[Revision comparison data]
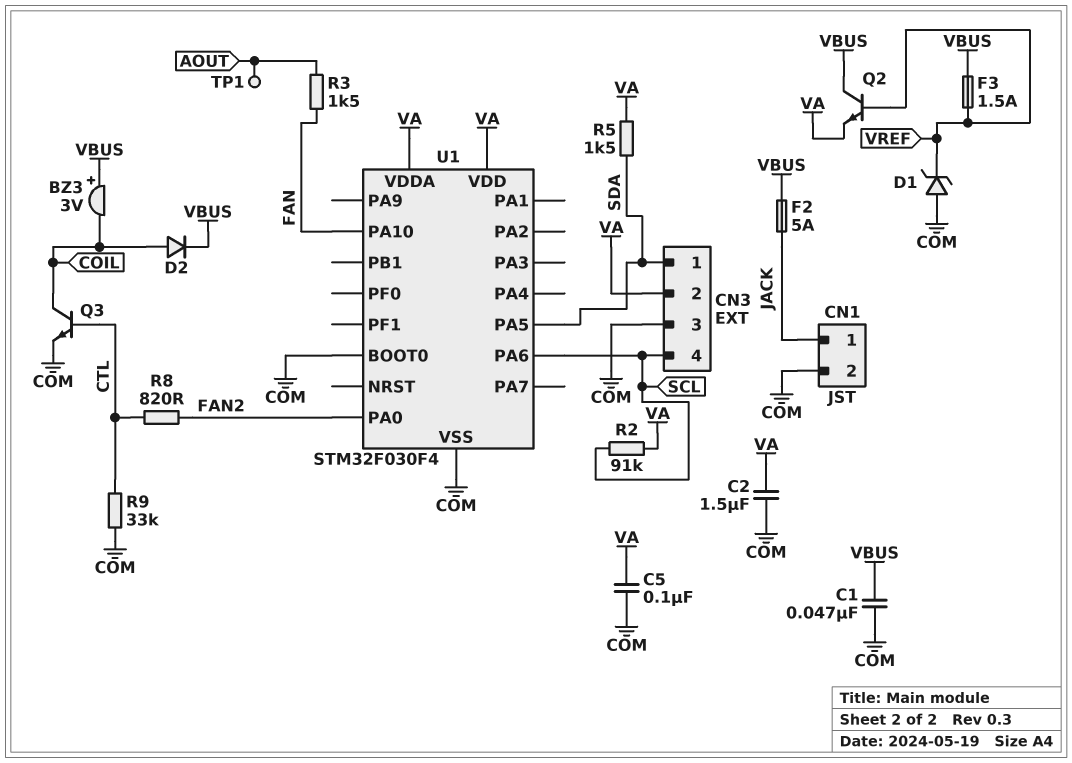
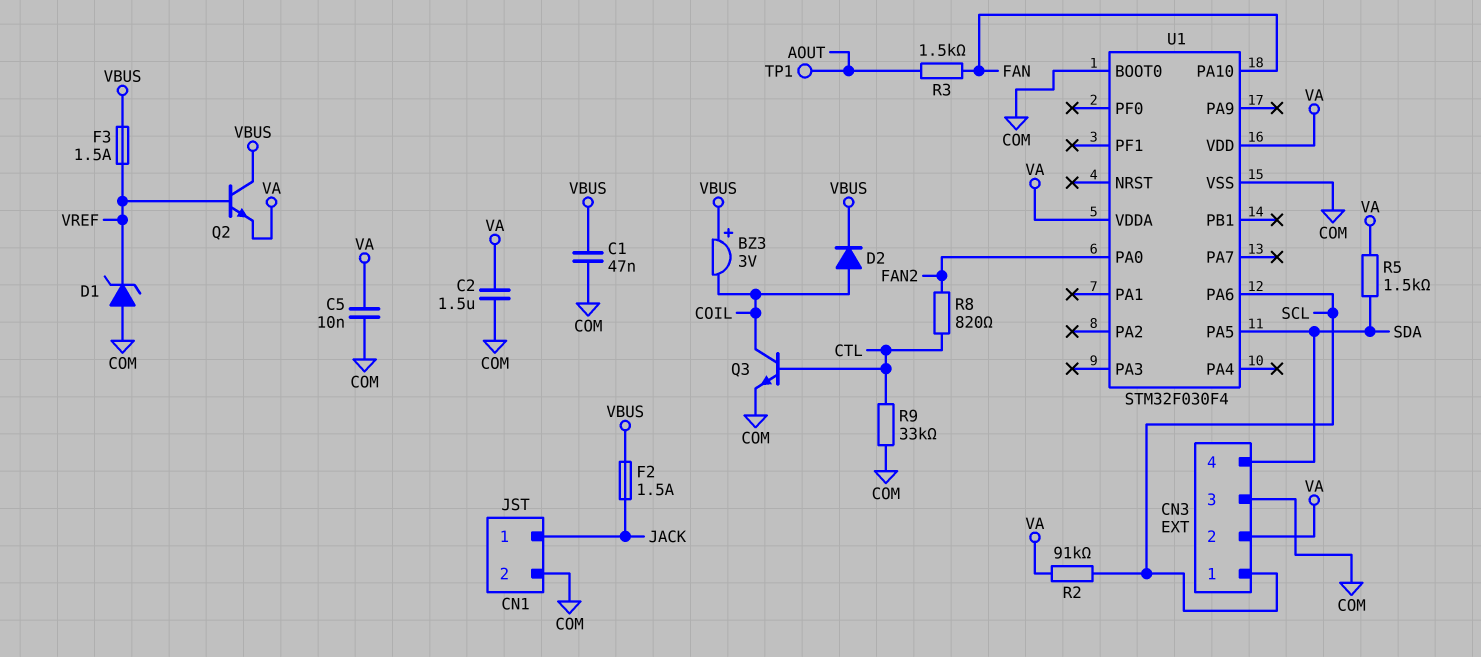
C5: 100nF (COM, VA) -> 10nF (COM, VA)
CN3 pin 1: SDA -> SCL
CN3 pin 4: SCL -> SDA
F2: 5A (JACK, VBUS) -> 1.5A (JACK, VBUS)

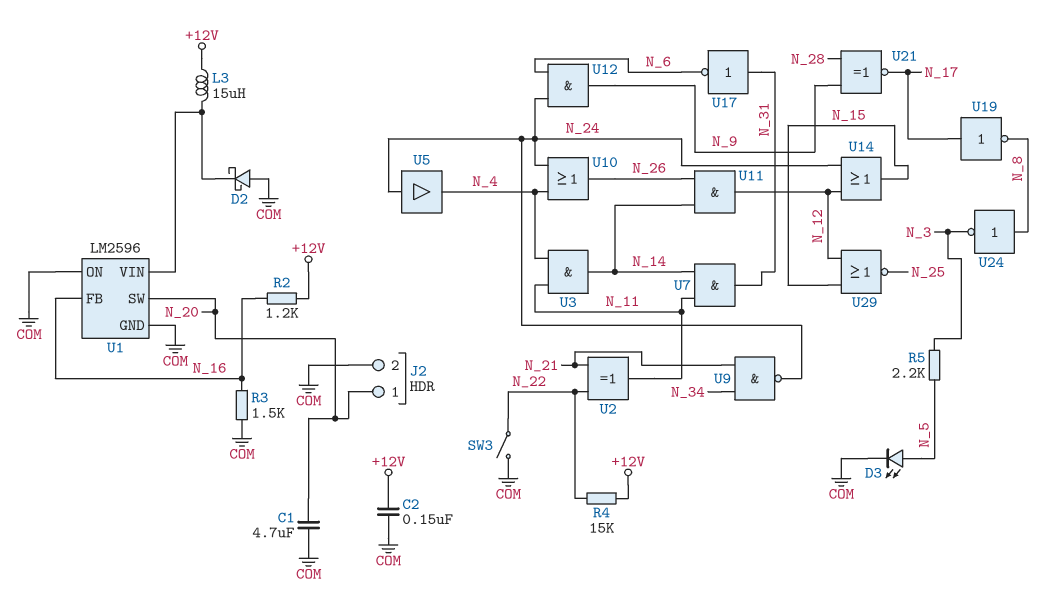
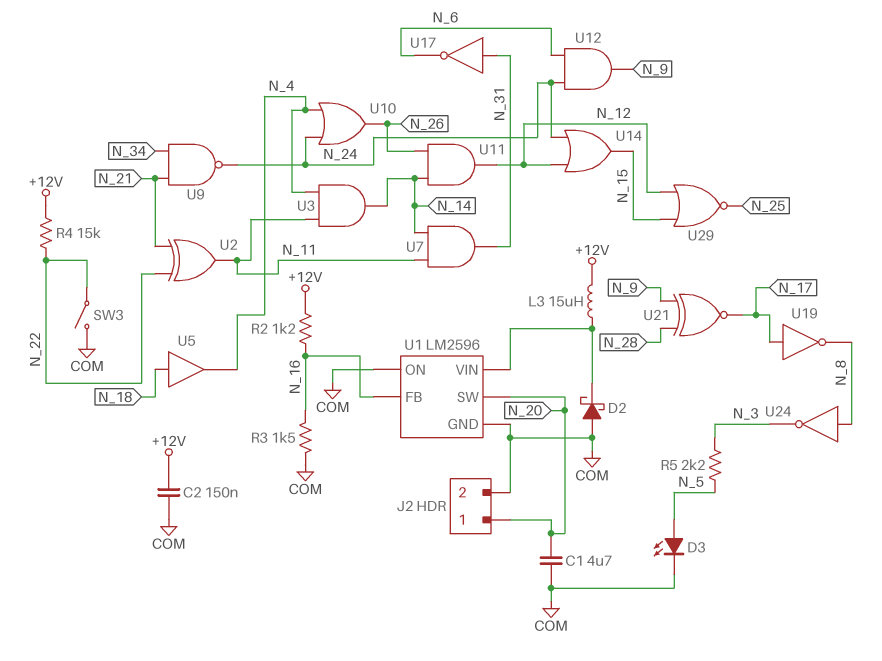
U5: buffer (in N_24, out N_4) -> buffer (in N_18, out N_4)

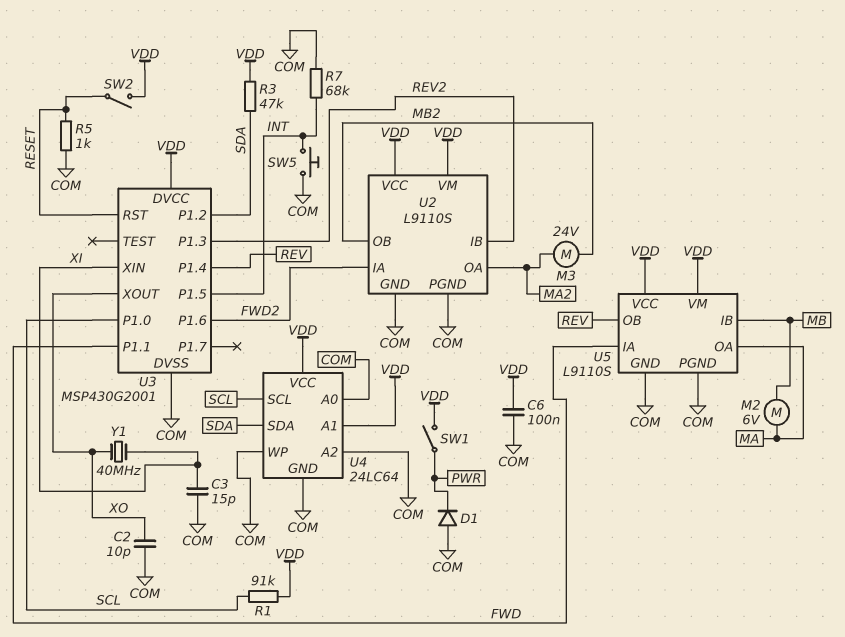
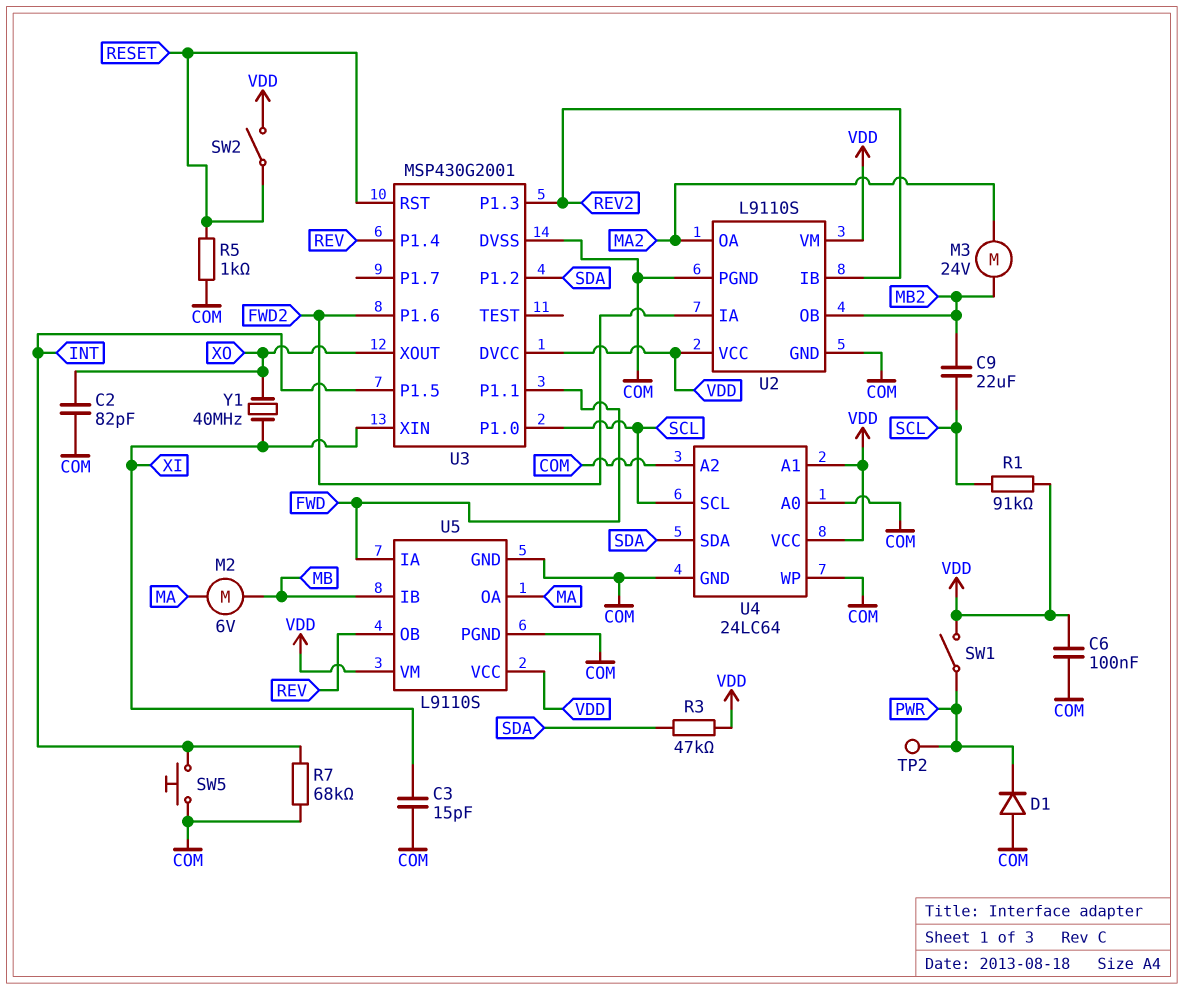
C2: 10pF (COM, XO) -> 82pF (COM, XO)
C9: none -> 22uF (MB2, SCL)
TP2: none -> test point (PWR)

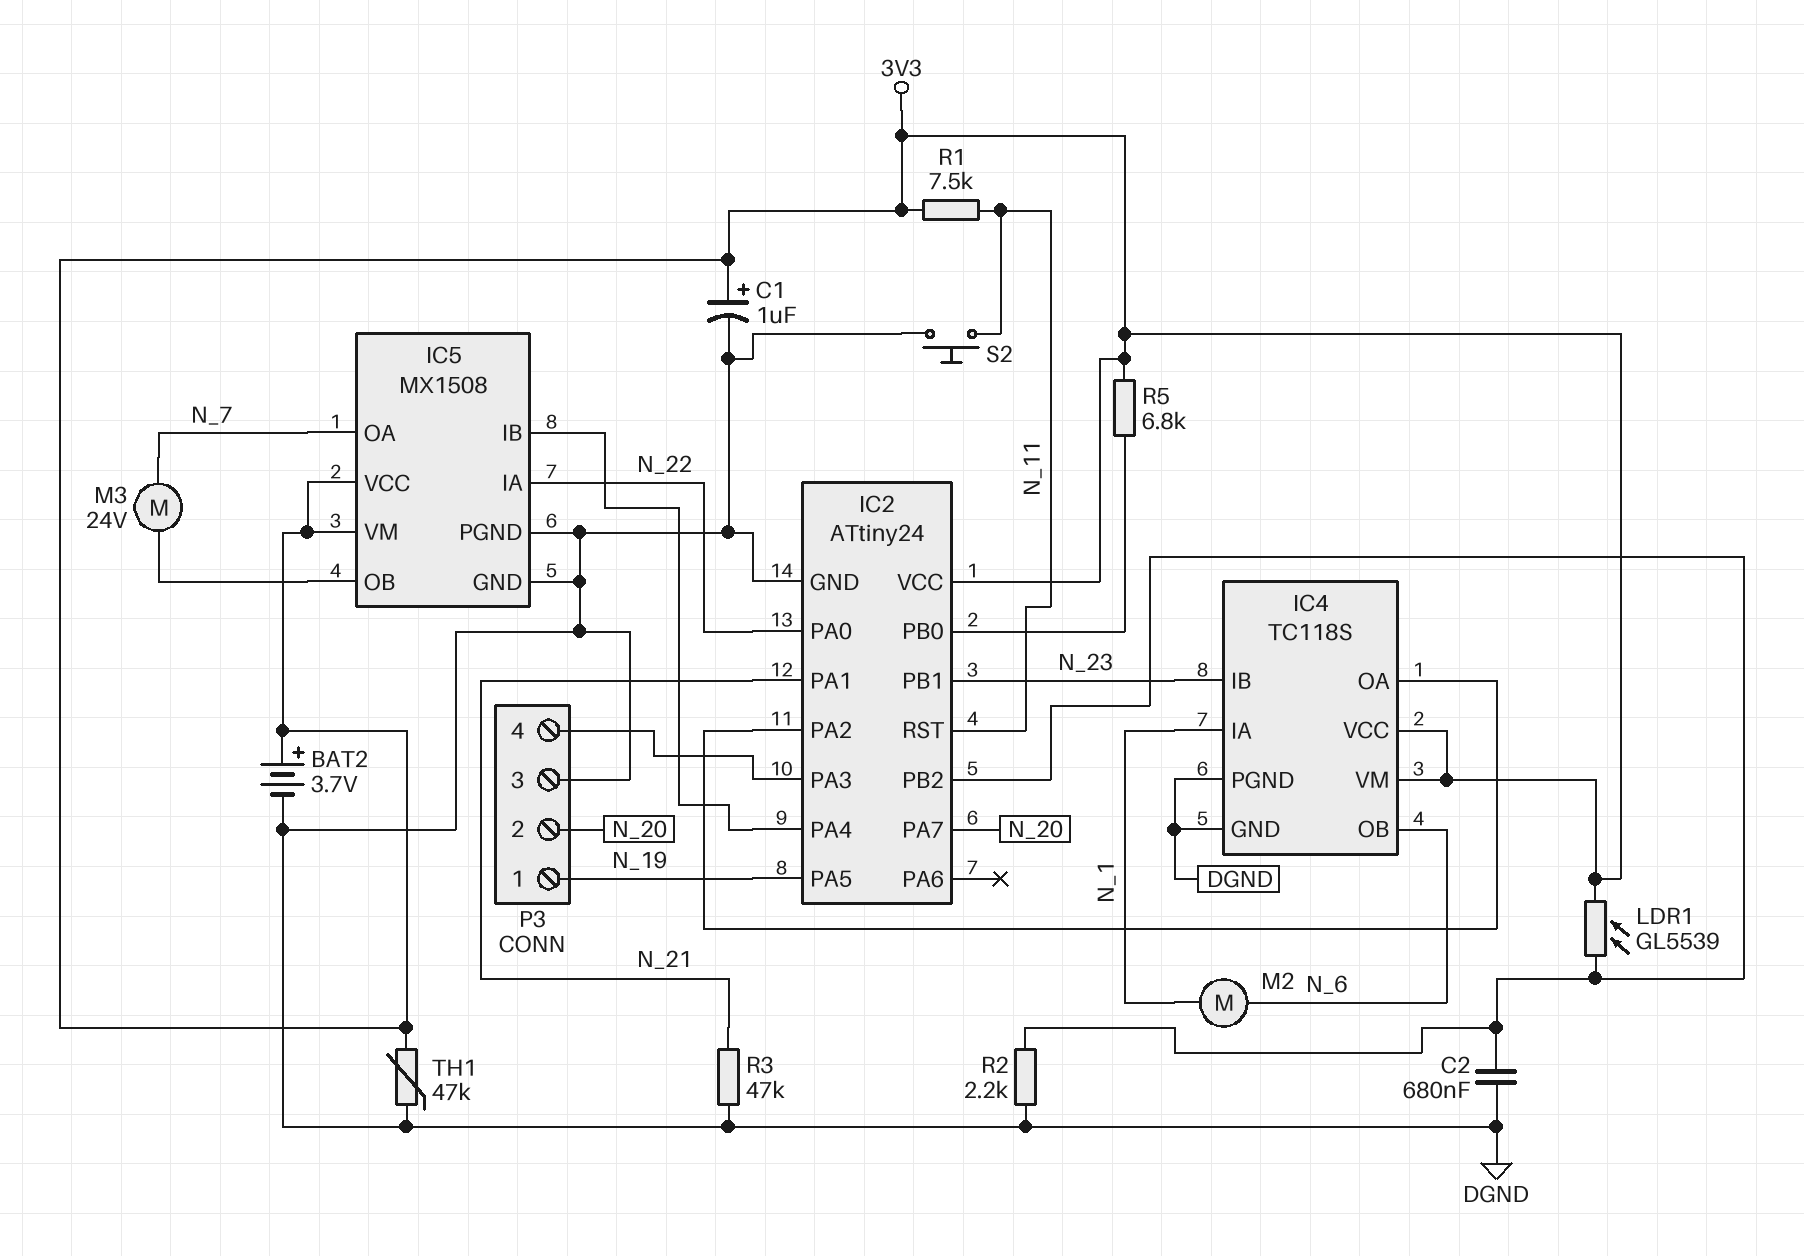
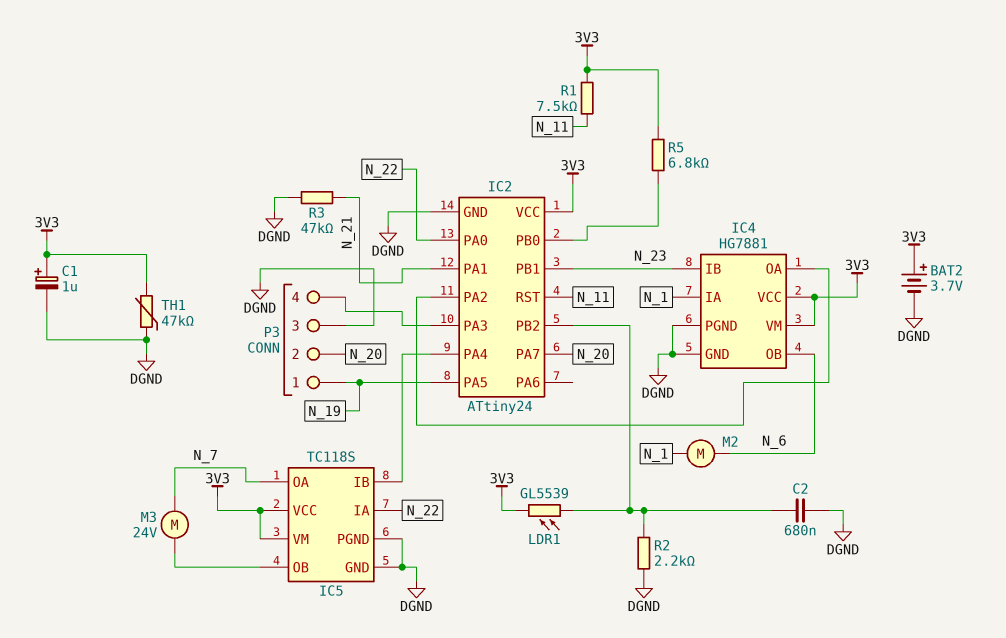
IC4: TC118S -> HG7881
IC5: MX1508 -> TC118S
S2: button (DGND, N_11) -> none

• _The problem_:
Keep the pictures out of your answer, which should be the lines from the one with "C2: 10pF (COM, XO) -> 82pF (COM, XO)" through the final line of the data, copied exactly.

• _Result of this task_:
C2: 10pF (COM, XO) -> 82pF (COM, XO)
C9: none -> 22uF (MB2, SCL)
TP2: none -> test point (PWR)

IC4: TC118S -> HG7881
IC5: MX1508 -> TC118S
S2: button (DGND, N_11) -> none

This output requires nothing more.